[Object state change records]
....

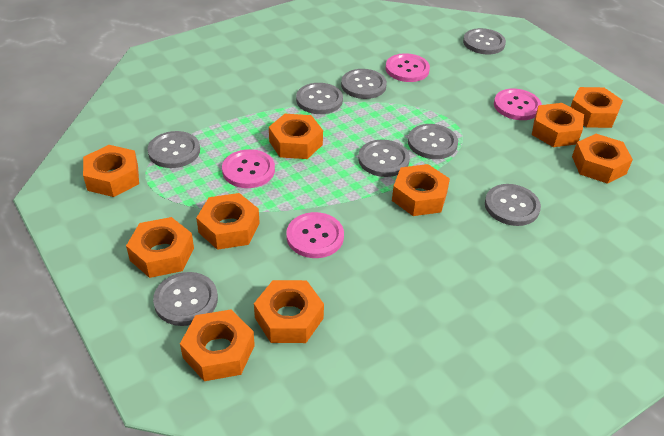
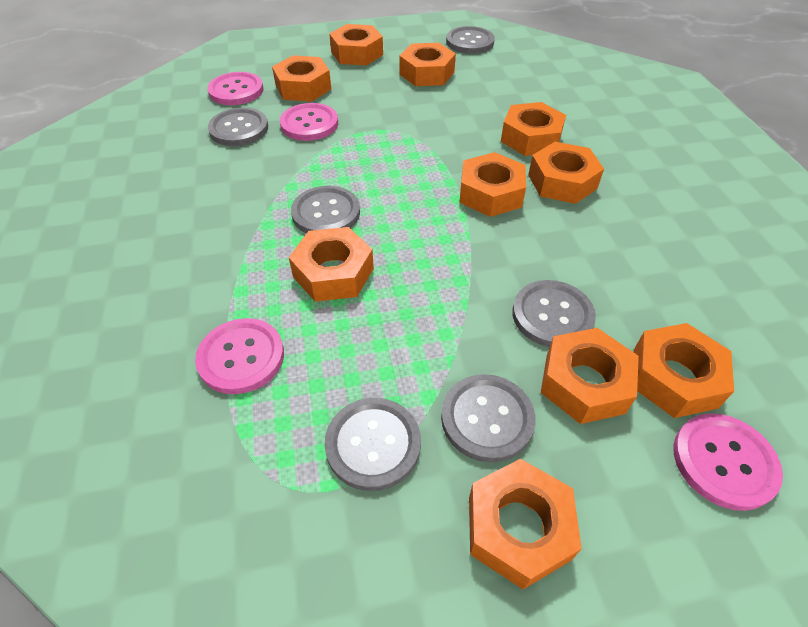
grey button: 8 -> 6

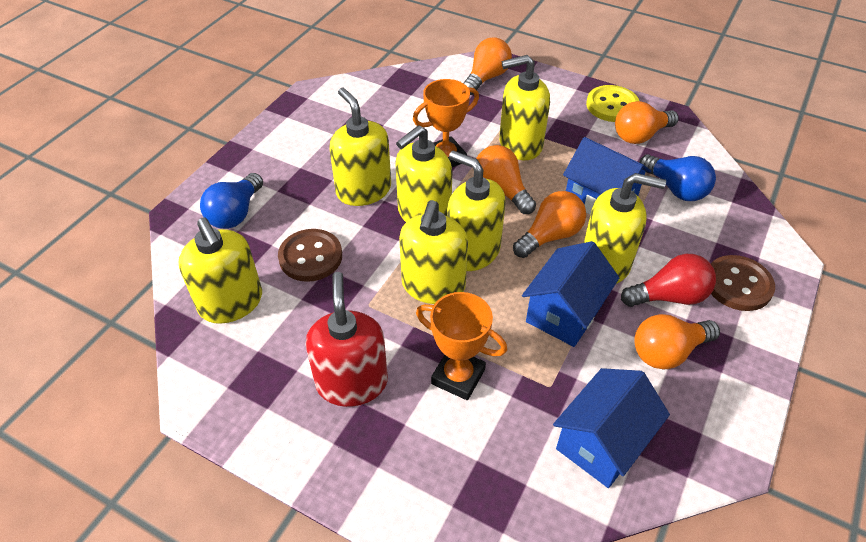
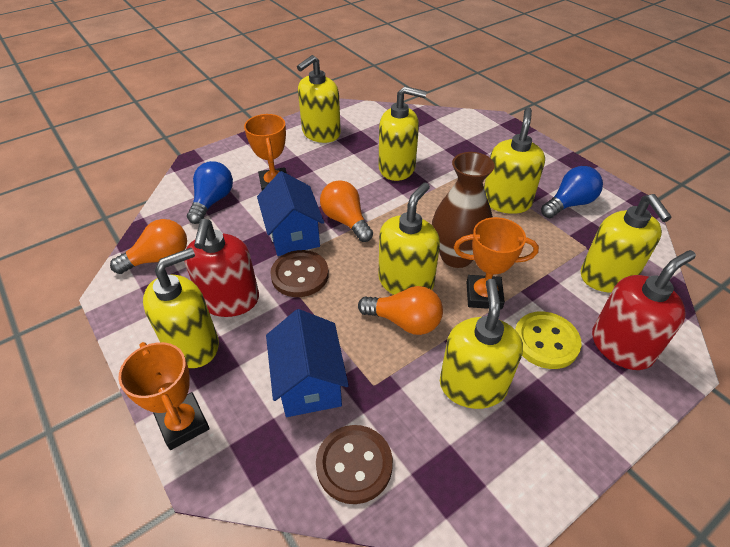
blue house: 3 -> 2
brown vase: 0 -> 1
orange light bulb: 5 -> 3
orange trophy: 2 -> 3
red light bulb: 1 -> 0
red soap dispenser: 1 -> 2

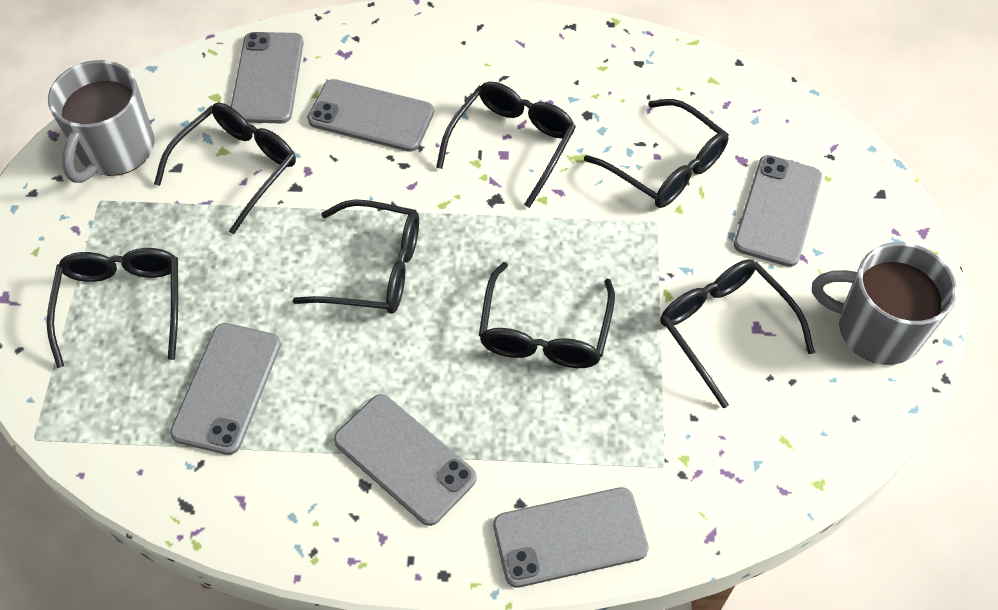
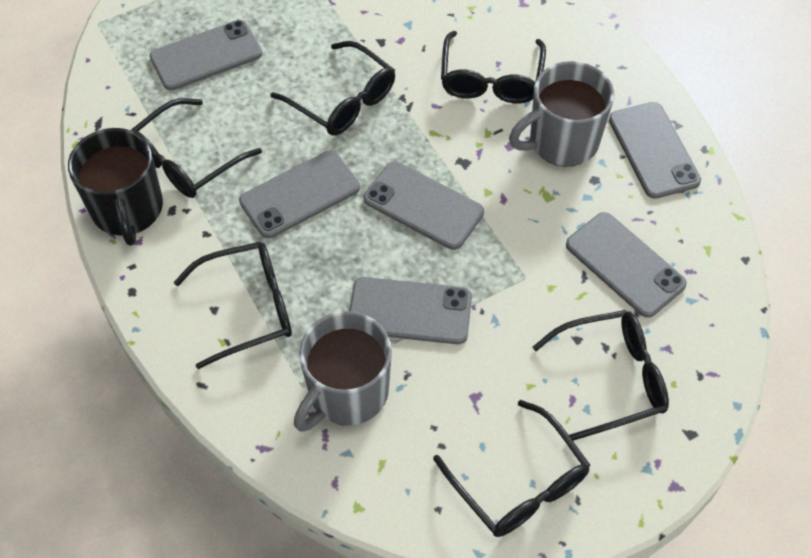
black glasses: 7 -> 6
black mug: 0 -> 1

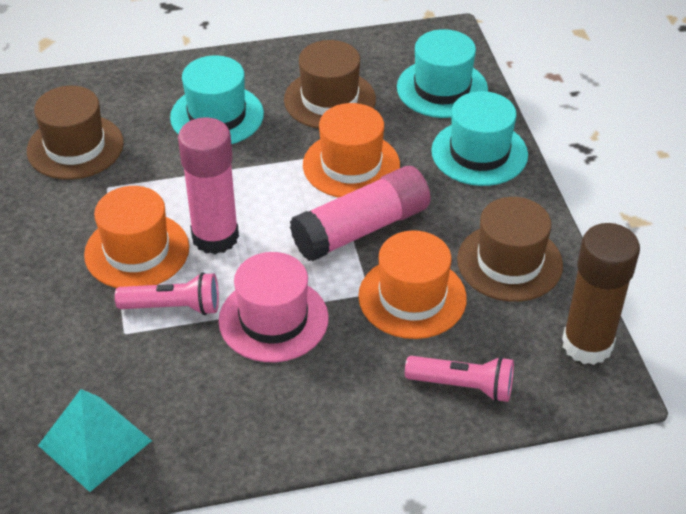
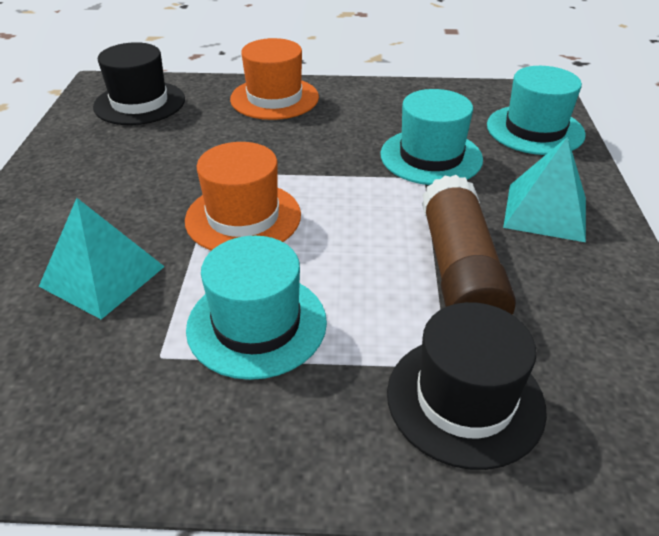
black hat: 0 -> 2
brown hat: 3 -> 0
orange hat: 3 -> 2
pink flashlight: 2 -> 0
pink glue stick: 2 -> 0
pink hat: 1 -> 0
turquoise pyramid: 1 -> 2

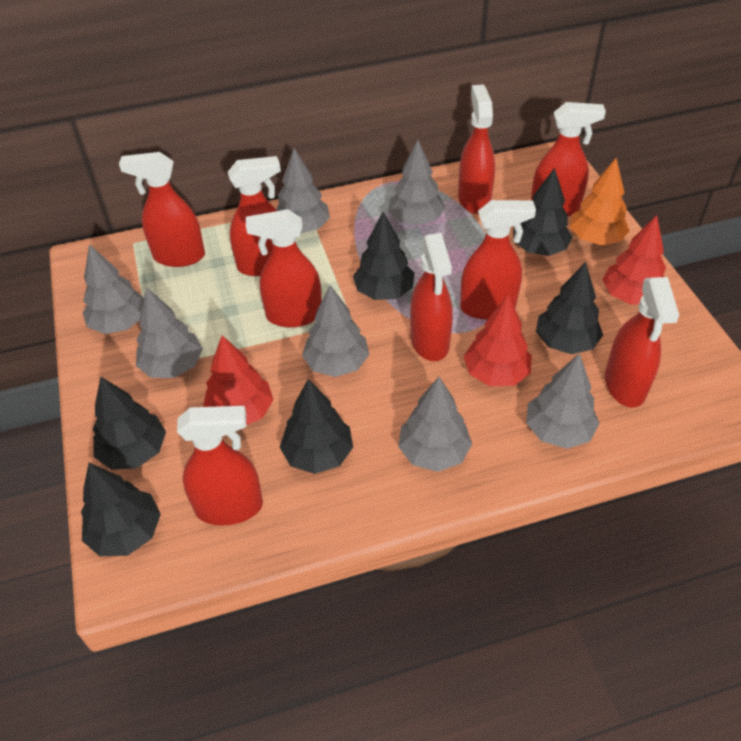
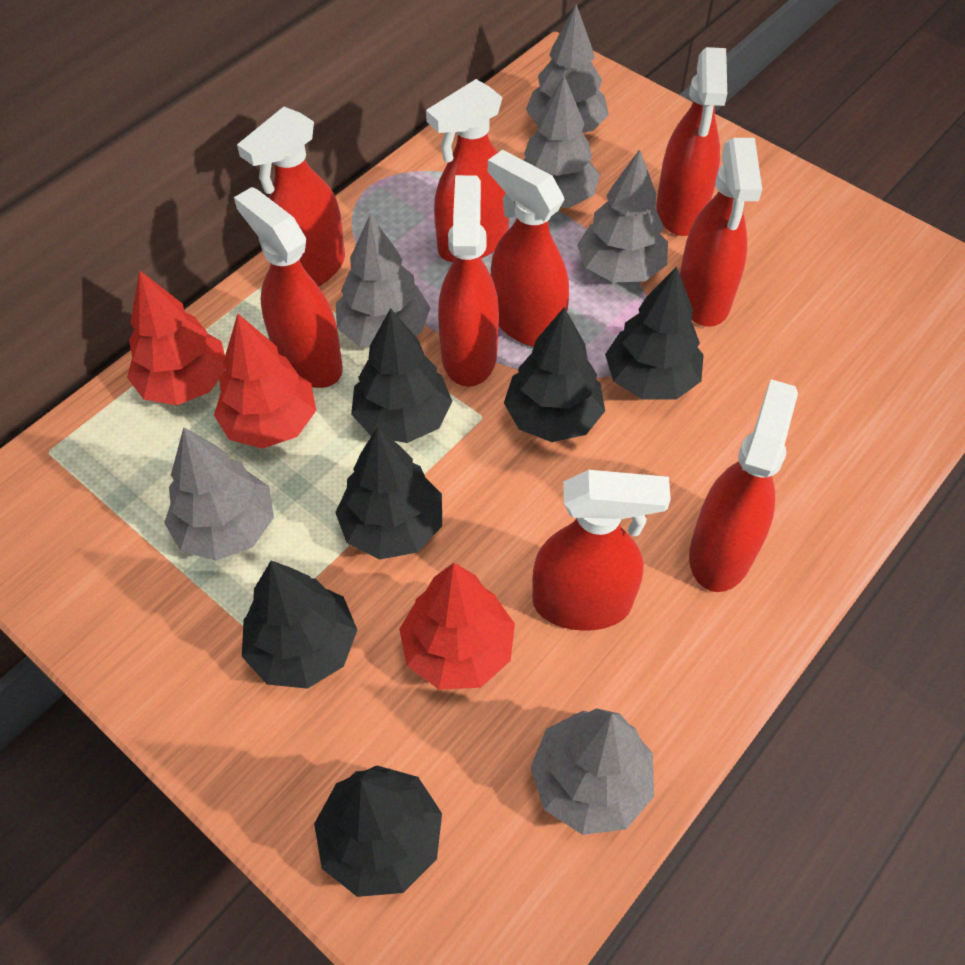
grey tree: 7 -> 6
orange tree: 1 -> 0

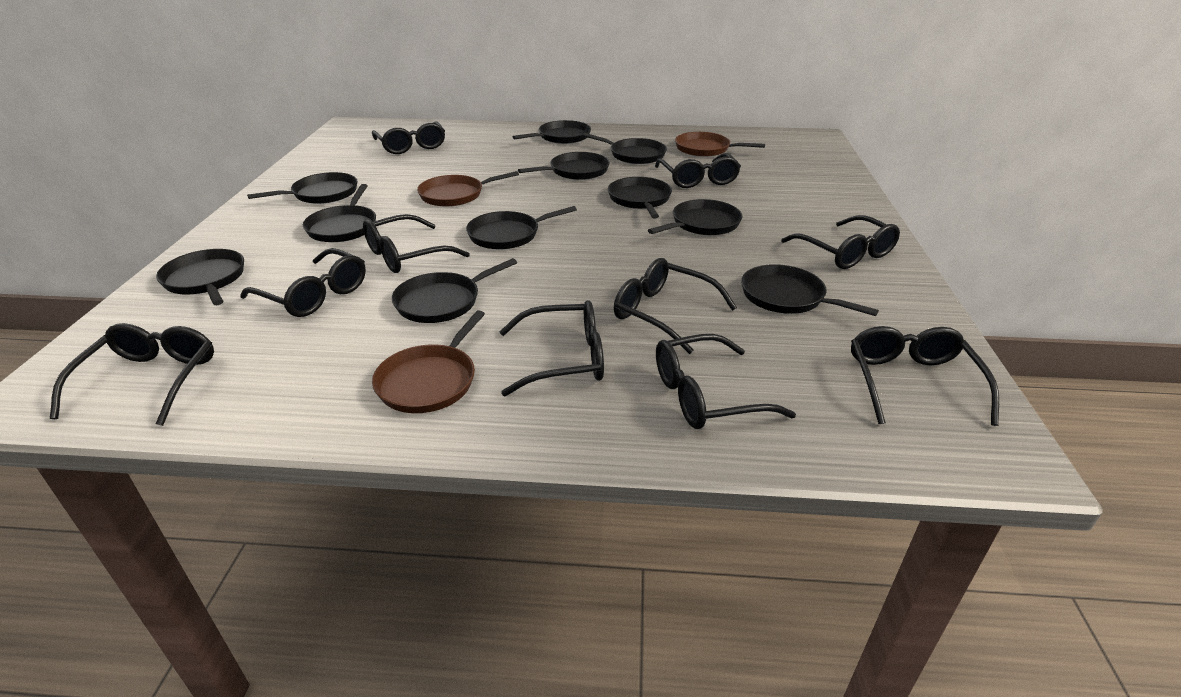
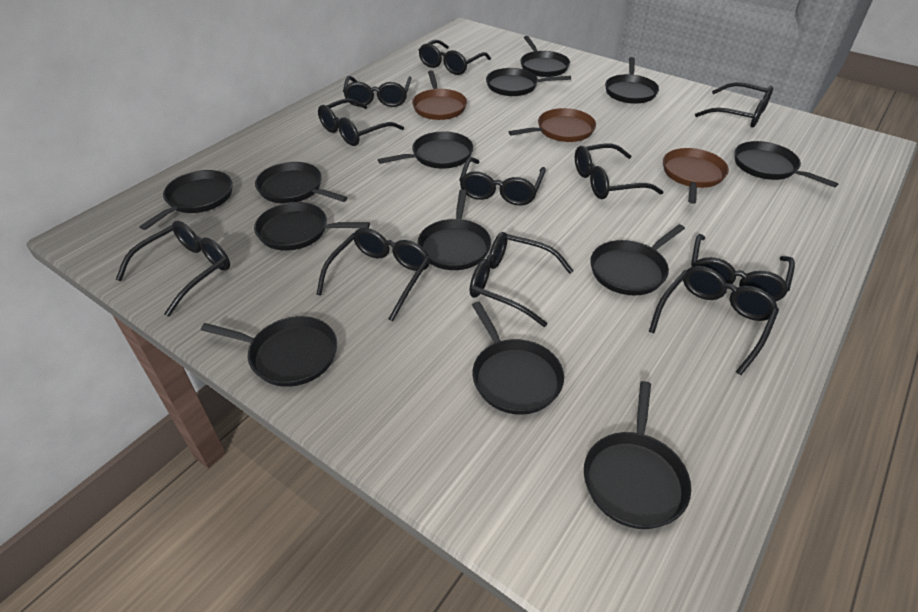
black glasses: 10 -> 11
black pan: 11 -> 13

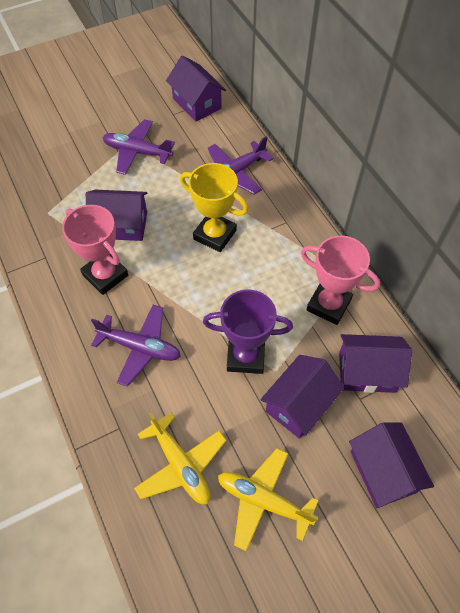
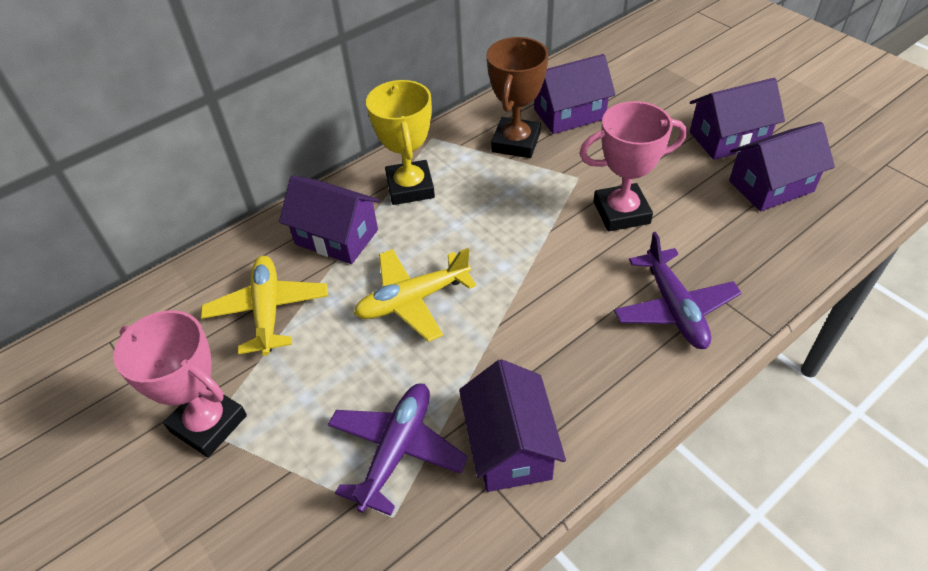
brown trophy: 0 -> 1
purple plane: 3 -> 2
purple trophy: 1 -> 0

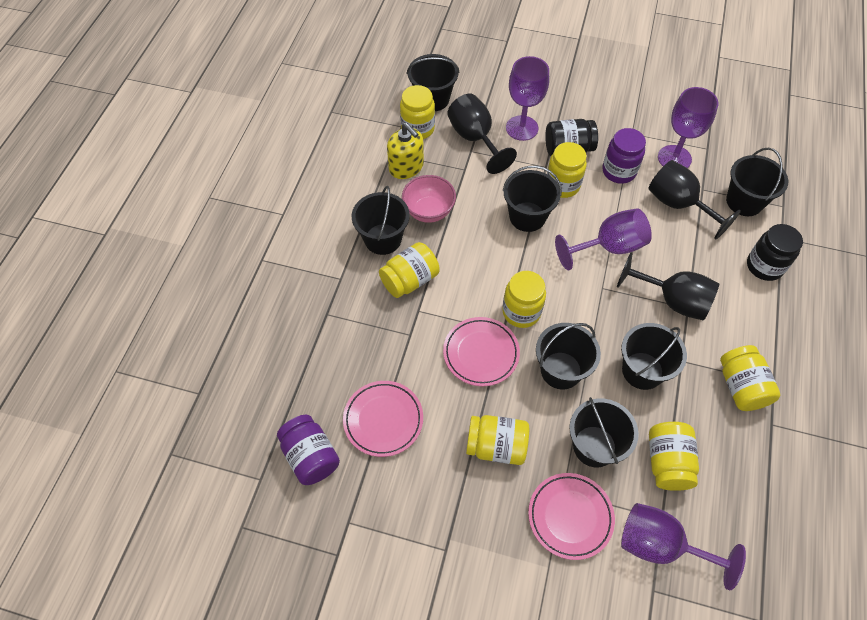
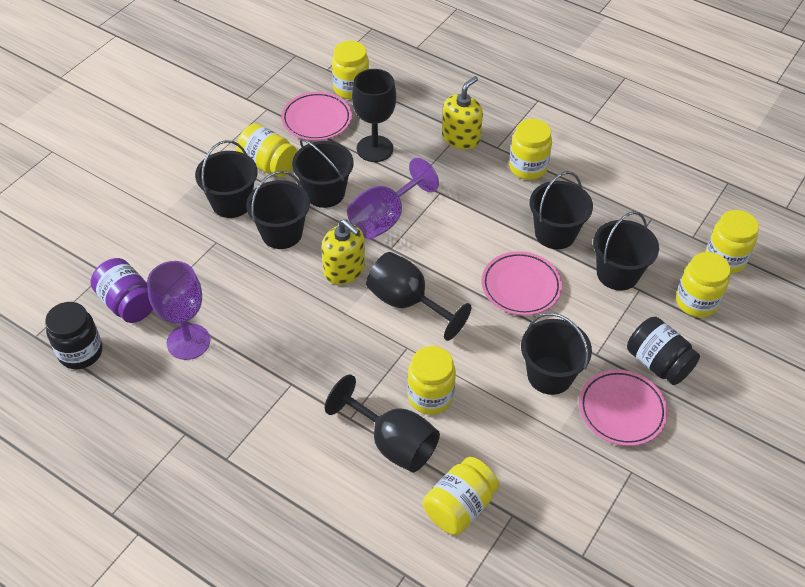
black bucket: 7 -> 6
pink bowl: 1 -> 0
purple goblet: 4 -> 2
purple jar: 2 -> 1
yellow soap dispenser: 1 -> 2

....

> Task to carry out:
The required output is each line above restated verbatim, with all images omitted.

> Result for this task:
grey button: 8 -> 6

blue house: 3 -> 2
brown vase: 0 -> 1
orange light bulb: 5 -> 3
orange trophy: 2 -> 3
red light bulb: 1 -> 0
red soap dispenser: 1 -> 2

black glasses: 7 -> 6
black mug: 0 -> 1

black hat: 0 -> 2
brown hat: 3 -> 0
orange hat: 3 -> 2
pink flashlight: 2 -> 0
pink glue stick: 2 -> 0
pink hat: 1 -> 0
turquoise pyramid: 1 -> 2

grey tree: 7 -> 6
orange tree: 1 -> 0

black glasses: 10 -> 11
black pan: 11 -> 13

brown trophy: 0 -> 1
purple plane: 3 -> 2
purple trophy: 1 -> 0

black bucket: 7 -> 6
pink bowl: 1 -> 0
purple goblet: 4 -> 2
purple jar: 2 -> 1
yellow soap dispenser: 1 -> 2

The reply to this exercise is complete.